(Scene image comparisons)
· · · · · · ·
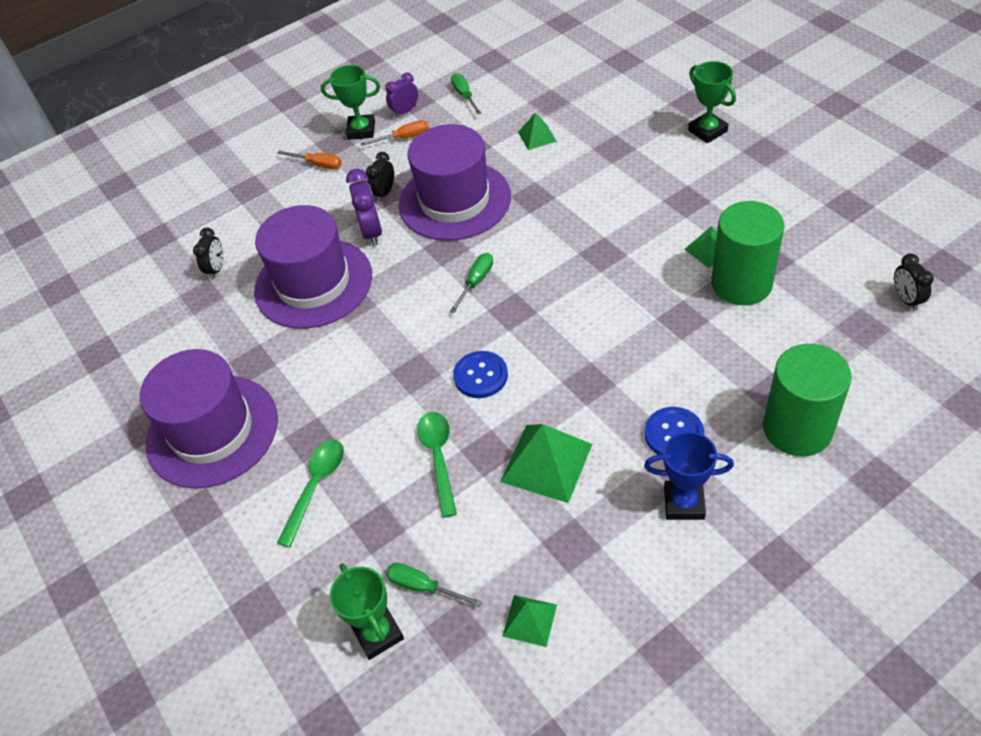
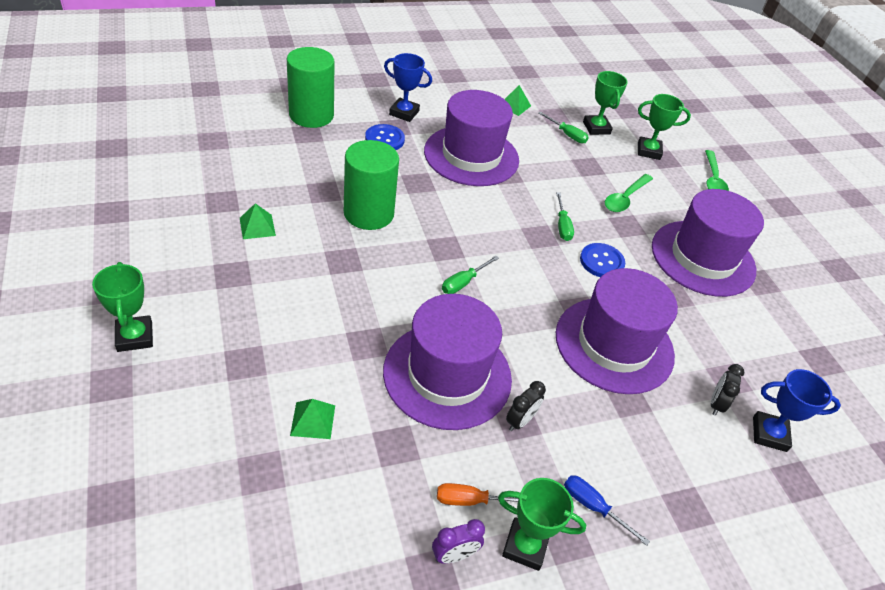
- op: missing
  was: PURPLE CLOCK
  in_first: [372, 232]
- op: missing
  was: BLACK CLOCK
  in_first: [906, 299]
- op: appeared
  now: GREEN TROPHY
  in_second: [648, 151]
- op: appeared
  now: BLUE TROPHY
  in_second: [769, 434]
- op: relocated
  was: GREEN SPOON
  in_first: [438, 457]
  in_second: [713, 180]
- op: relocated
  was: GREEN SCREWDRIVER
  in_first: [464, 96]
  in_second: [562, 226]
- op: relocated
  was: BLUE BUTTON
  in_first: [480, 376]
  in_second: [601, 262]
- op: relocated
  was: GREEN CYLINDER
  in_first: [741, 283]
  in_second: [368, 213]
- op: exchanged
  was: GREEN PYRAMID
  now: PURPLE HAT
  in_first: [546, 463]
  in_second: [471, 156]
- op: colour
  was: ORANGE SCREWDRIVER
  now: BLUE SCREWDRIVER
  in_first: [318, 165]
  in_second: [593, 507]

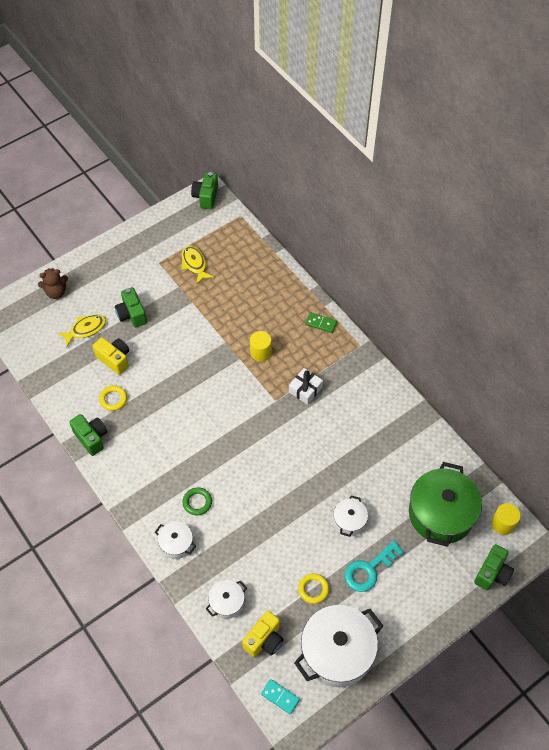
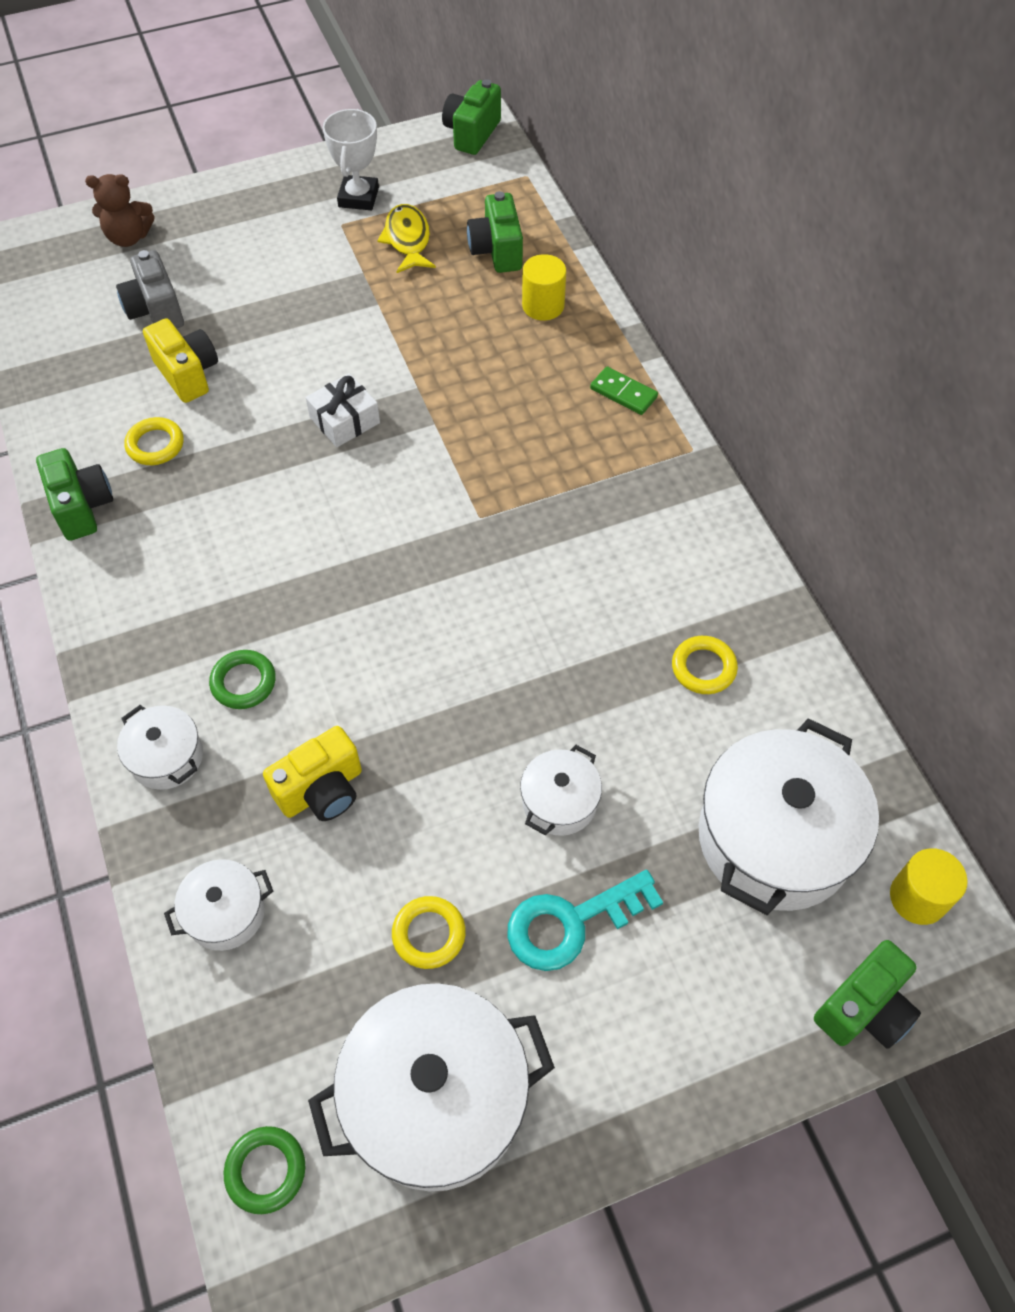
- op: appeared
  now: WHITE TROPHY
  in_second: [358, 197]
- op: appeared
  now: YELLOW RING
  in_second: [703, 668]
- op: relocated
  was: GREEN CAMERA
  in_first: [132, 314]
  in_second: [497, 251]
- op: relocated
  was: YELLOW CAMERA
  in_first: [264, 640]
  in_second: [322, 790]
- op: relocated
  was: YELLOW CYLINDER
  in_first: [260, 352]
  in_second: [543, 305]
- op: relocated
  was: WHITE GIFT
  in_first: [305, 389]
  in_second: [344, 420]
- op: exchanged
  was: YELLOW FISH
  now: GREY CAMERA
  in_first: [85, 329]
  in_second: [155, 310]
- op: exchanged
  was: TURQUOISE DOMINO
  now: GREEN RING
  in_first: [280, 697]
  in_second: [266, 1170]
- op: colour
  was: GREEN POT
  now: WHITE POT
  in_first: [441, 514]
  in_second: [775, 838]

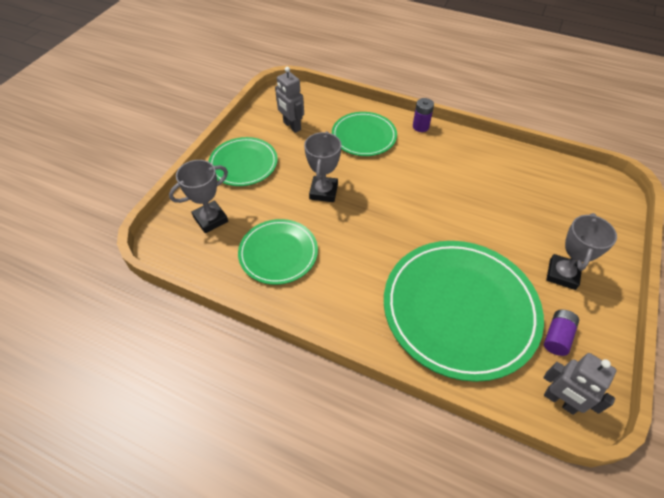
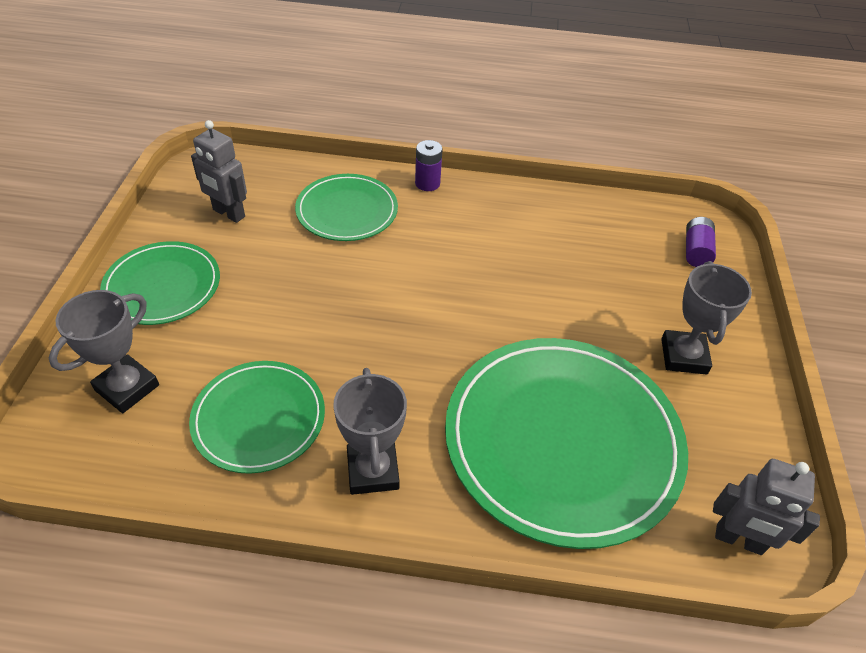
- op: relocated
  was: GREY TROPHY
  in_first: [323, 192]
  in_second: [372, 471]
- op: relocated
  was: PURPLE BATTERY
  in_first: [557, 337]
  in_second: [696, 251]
· · · · · · ·
_PROBLEM TO SOLVE_
Transcribe all of the records exactly, without reproducing their pictures.

_OUTPUT OF THE EXERCISE_
- op: missing
  was: PURPLE CLOCK
  in_first: [372, 232]
- op: missing
  was: BLACK CLOCK
  in_first: [906, 299]
- op: appeared
  now: GREEN TROPHY
  in_second: [648, 151]
- op: appeared
  now: BLUE TROPHY
  in_second: [769, 434]
- op: relocated
  was: GREEN SPOON
  in_first: [438, 457]
  in_second: [713, 180]
- op: relocated
  was: GREEN SCREWDRIVER
  in_first: [464, 96]
  in_second: [562, 226]
- op: relocated
  was: BLUE BUTTON
  in_first: [480, 376]
  in_second: [601, 262]
- op: relocated
  was: GREEN CYLINDER
  in_first: [741, 283]
  in_second: [368, 213]
- op: exchanged
  was: GREEN PYRAMID
  now: PURPLE HAT
  in_first: [546, 463]
  in_second: [471, 156]
- op: colour
  was: ORANGE SCREWDRIVER
  now: BLUE SCREWDRIVER
  in_first: [318, 165]
  in_second: [593, 507]

- op: appeared
  now: WHITE TROPHY
  in_second: [358, 197]
- op: appeared
  now: YELLOW RING
  in_second: [703, 668]
- op: relocated
  was: GREEN CAMERA
  in_first: [132, 314]
  in_second: [497, 251]
- op: relocated
  was: YELLOW CAMERA
  in_first: [264, 640]
  in_second: [322, 790]
- op: relocated
  was: YELLOW CYLINDER
  in_first: [260, 352]
  in_second: [543, 305]
- op: relocated
  was: WHITE GIFT
  in_first: [305, 389]
  in_second: [344, 420]
- op: exchanged
  was: YELLOW FISH
  now: GREY CAMERA
  in_first: [85, 329]
  in_second: [155, 310]
- op: exchanged
  was: TURQUOISE DOMINO
  now: GREEN RING
  in_first: [280, 697]
  in_second: [266, 1170]
- op: colour
  was: GREEN POT
  now: WHITE POT
  in_first: [441, 514]
  in_second: [775, 838]

- op: relocated
  was: GREY TROPHY
  in_first: [323, 192]
  in_second: [372, 471]
- op: relocated
  was: PURPLE BATTERY
  in_first: [557, 337]
  in_second: [696, 251]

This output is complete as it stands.